◆ **THE PROBLEM**: Copy out the entries below exactly as they stand, but only from the line containing "S102: switch (AGND, W11)" through the line containing "R209: 11k (SIG28, VDD) -> 11k (SIG1, VDD)".

◆ **PROVIDED INFORMATION**:
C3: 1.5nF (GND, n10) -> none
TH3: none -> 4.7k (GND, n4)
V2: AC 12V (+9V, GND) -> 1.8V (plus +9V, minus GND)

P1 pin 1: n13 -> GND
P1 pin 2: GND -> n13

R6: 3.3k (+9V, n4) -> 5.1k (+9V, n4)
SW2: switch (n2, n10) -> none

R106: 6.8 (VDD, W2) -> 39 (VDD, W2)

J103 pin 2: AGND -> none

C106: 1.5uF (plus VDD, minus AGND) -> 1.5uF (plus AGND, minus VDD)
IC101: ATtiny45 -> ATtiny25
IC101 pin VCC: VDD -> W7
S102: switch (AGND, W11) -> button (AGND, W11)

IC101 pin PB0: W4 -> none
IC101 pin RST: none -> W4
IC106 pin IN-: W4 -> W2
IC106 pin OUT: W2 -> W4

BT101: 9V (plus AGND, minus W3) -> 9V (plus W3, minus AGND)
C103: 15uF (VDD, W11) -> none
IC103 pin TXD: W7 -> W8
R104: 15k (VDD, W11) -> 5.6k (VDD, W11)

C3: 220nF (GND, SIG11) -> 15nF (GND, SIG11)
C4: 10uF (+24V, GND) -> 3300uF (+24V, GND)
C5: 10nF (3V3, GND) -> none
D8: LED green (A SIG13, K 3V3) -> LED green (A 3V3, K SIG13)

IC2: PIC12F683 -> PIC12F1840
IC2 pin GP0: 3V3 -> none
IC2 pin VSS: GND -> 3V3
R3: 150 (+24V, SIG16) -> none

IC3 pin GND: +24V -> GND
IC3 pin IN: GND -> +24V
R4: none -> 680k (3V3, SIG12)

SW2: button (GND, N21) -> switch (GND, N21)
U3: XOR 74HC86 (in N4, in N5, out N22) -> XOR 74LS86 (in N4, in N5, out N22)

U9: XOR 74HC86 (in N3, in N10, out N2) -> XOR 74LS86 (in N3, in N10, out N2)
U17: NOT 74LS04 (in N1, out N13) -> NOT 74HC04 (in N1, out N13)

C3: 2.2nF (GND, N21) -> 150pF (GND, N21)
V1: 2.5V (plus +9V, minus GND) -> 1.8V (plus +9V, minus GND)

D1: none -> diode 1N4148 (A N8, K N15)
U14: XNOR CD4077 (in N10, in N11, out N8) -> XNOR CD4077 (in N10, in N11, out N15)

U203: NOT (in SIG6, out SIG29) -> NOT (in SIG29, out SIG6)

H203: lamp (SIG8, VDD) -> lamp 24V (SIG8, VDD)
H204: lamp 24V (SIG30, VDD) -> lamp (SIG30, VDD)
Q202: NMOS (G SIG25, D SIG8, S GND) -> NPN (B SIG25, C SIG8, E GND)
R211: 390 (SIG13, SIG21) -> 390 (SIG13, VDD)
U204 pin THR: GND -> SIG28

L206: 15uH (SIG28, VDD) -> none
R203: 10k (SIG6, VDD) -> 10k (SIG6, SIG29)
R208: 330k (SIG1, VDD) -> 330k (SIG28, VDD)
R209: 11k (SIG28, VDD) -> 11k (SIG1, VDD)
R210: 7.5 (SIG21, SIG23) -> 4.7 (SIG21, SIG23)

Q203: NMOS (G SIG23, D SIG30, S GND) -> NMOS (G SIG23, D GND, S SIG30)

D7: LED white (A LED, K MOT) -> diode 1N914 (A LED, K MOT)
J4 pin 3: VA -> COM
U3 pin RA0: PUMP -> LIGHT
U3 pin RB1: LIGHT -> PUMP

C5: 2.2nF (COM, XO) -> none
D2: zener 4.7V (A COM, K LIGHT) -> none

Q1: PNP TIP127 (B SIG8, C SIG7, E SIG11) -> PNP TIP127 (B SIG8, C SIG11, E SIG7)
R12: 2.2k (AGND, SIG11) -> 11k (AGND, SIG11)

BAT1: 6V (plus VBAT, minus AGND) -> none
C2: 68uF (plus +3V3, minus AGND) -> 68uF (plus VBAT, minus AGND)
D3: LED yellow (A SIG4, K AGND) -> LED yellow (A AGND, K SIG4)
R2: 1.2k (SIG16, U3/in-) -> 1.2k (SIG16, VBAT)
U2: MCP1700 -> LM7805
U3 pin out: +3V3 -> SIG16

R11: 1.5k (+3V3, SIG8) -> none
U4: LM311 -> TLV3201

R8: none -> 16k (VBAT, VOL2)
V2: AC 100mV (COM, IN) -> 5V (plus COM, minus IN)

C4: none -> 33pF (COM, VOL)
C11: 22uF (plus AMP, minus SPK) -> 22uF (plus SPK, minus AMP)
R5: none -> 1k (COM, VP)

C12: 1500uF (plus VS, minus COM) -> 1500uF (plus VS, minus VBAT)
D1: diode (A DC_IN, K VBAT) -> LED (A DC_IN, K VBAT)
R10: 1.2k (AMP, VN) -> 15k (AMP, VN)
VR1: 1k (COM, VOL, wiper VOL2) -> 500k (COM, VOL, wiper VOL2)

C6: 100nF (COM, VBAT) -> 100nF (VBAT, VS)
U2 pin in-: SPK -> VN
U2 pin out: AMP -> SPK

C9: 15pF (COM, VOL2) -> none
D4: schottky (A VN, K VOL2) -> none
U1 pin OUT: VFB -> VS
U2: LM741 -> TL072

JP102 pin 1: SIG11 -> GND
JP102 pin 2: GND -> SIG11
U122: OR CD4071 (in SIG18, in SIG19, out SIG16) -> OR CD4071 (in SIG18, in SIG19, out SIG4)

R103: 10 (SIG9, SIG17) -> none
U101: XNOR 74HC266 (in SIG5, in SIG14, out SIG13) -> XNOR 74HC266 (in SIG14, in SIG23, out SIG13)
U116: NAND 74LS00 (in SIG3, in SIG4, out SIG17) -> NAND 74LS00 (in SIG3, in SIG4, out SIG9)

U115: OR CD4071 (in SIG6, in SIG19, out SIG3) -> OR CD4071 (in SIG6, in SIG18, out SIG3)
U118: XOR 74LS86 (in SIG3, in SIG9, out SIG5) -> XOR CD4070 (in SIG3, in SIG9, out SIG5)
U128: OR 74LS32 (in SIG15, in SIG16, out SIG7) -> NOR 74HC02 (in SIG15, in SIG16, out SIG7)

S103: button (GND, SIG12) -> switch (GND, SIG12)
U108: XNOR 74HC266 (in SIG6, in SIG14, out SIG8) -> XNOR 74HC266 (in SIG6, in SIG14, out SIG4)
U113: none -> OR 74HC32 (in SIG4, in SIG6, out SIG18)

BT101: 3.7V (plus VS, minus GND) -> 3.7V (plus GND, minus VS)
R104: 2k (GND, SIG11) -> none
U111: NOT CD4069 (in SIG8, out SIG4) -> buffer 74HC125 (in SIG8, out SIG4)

◆ **FINISHED EXERCISE**:
S102: switch (AGND, W11) -> button (AGND, W11)

IC101 pin PB0: W4 -> none
IC101 pin RST: none -> W4
IC106 pin IN-: W4 -> W2
IC106 pin OUT: W2 -> W4

BT101: 9V (plus AGND, minus W3) -> 9V (plus W3, minus AGND)
C103: 15uF (VDD, W11) -> none
IC103 pin TXD: W7 -> W8
R104: 15k (VDD, W11) -> 5.6k (VDD, W11)

C3: 220nF (GND, SIG11) -> 15nF (GND, SIG11)
C4: 10uF (+24V, GND) -> 3300uF (+24V, GND)
C5: 10nF (3V3, GND) -> none
D8: LED green (A SIG13, K 3V3) -> LED green (A 3V3, K SIG13)

IC2: PIC12F683 -> PIC12F1840
IC2 pin GP0: 3V3 -> none
IC2 pin VSS: GND -> 3V3
R3: 150 (+24V, SIG16) -> none

IC3 pin GND: +24V -> GND
IC3 pin IN: GND -> +24V
R4: none -> 680k (3V3, SIG12)

SW2: button (GND, N21) -> switch (GND, N21)
U3: XOR 74HC86 (in N4, in N5, out N22) -> XOR 74LS86 (in N4, in N5, out N22)

U9: XOR 74HC86 (in N3, in N10, out N2) -> XOR 74LS86 (in N3, in N10, out N2)
U17: NOT 74LS04 (in N1, out N13) -> NOT 74HC04 (in N1, out N13)

C3: 2.2nF (GND, N21) -> 150pF (GND, N21)
V1: 2.5V (plus +9V, minus GND) -> 1.8V (plus +9V, minus GND)

D1: none -> diode 1N4148 (A N8, K N15)
U14: XNOR CD4077 (in N10, in N11, out N8) -> XNOR CD4077 (in N10, in N11, out N15)

U203: NOT (in SIG6, out SIG29) -> NOT (in SIG29, out SIG6)

H203: lamp (SIG8, VDD) -> lamp 24V (SIG8, VDD)
H204: lamp 24V (SIG30, VDD) -> lamp (SIG30, VDD)
Q202: NMOS (G SIG25, D SIG8, S GND) -> NPN (B SIG25, C SIG8, E GND)
R211: 390 (SIG13, SIG21) -> 390 (SIG13, VDD)
U204 pin THR: GND -> SIG28

L206: 15uH (SIG28, VDD) -> none
R203: 10k (SIG6, VDD) -> 10k (SIG6, SIG29)
R208: 330k (SIG1, VDD) -> 330k (SIG28, VDD)
R209: 11k (SIG28, VDD) -> 11k (SIG1, VDD)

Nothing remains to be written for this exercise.